What is asked.
Please show every line of the entries below that contains the string "time".

------------------------------------------------

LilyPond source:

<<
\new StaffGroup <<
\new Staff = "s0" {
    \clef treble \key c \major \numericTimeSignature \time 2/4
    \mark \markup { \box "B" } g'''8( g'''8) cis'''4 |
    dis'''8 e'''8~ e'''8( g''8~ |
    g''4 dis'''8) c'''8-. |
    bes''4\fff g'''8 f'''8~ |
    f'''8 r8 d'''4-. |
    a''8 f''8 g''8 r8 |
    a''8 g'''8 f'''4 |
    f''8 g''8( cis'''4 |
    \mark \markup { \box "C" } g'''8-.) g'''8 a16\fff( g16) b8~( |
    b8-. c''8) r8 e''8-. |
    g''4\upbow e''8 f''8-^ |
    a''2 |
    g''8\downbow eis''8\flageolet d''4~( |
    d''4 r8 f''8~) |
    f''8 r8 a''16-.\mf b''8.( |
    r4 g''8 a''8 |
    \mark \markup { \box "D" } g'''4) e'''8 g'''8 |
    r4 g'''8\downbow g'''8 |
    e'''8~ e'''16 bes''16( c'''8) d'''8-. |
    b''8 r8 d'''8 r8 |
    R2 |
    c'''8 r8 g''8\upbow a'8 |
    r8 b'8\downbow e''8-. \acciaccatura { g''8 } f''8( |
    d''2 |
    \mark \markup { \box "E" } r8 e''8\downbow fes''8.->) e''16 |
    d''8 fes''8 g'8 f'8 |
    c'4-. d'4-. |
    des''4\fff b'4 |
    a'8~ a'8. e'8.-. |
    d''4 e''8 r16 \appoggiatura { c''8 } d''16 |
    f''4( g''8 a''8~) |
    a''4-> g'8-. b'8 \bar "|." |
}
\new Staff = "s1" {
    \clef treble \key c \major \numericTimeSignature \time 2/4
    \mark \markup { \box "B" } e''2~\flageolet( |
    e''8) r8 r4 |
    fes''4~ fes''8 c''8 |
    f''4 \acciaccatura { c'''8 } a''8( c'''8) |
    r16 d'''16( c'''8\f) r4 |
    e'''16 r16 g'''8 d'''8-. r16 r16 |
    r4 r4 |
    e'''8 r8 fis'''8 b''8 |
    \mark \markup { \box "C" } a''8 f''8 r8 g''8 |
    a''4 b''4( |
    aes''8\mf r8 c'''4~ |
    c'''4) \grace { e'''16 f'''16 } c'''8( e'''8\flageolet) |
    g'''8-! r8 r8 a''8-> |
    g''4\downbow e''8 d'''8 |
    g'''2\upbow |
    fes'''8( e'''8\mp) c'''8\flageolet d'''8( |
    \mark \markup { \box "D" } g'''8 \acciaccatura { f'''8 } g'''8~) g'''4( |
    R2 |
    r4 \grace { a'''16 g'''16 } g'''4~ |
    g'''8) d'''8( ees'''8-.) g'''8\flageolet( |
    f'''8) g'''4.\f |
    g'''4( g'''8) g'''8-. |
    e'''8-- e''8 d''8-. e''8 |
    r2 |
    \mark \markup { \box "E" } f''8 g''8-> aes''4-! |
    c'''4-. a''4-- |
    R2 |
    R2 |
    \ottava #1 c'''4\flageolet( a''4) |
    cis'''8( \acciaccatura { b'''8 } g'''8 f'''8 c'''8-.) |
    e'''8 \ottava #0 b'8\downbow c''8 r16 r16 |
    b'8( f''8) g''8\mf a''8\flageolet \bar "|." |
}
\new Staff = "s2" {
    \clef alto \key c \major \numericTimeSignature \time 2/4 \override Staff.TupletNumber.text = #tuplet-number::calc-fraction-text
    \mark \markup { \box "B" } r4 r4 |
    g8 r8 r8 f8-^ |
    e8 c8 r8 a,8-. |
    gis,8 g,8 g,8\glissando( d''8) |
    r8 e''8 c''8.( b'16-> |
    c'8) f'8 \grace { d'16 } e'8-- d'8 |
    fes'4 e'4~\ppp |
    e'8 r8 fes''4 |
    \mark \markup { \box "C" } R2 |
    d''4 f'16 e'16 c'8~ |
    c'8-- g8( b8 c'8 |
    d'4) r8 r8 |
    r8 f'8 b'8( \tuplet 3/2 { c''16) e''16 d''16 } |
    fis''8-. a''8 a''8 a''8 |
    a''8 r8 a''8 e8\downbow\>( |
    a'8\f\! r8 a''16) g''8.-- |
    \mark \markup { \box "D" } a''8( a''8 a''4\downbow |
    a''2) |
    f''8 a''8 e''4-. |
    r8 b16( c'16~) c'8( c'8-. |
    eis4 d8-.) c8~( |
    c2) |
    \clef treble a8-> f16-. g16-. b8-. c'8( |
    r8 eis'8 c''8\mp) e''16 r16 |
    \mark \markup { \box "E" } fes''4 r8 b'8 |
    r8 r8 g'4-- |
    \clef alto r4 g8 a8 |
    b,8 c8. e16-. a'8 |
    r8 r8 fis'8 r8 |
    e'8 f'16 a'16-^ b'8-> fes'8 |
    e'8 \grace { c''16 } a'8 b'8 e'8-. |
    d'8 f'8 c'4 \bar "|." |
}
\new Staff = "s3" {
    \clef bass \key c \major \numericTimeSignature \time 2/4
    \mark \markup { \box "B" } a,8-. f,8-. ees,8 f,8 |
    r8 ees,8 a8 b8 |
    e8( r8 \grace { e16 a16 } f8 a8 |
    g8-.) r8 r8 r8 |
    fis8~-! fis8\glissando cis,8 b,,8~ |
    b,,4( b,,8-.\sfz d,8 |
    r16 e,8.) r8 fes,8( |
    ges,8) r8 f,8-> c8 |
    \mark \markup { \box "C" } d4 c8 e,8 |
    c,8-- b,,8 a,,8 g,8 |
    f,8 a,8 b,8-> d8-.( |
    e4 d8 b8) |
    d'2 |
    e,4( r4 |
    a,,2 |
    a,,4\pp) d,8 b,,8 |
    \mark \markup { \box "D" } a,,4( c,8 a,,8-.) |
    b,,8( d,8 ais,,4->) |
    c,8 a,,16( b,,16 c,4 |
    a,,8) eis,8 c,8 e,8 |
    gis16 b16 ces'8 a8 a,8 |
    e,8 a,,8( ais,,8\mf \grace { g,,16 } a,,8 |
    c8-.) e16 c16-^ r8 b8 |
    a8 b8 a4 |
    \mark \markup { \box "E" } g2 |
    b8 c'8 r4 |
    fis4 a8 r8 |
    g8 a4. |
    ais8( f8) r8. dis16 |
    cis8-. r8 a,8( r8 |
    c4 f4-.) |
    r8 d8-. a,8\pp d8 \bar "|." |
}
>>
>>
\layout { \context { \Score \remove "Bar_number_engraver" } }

------------------------------------------------

Finished exercise.
    \clef treble \key c \major \numericTimeSignature \time 2/4
    \clef treble \key c \major \numericTimeSignature \time 2/4
    \clef alto \key c \major \numericTimeSignature \time 2/4 \override Staff.TupletNumber.text = #tuplet-number::calc-fraction-text
    \clef bass \key c \major \numericTimeSignature \time 2/4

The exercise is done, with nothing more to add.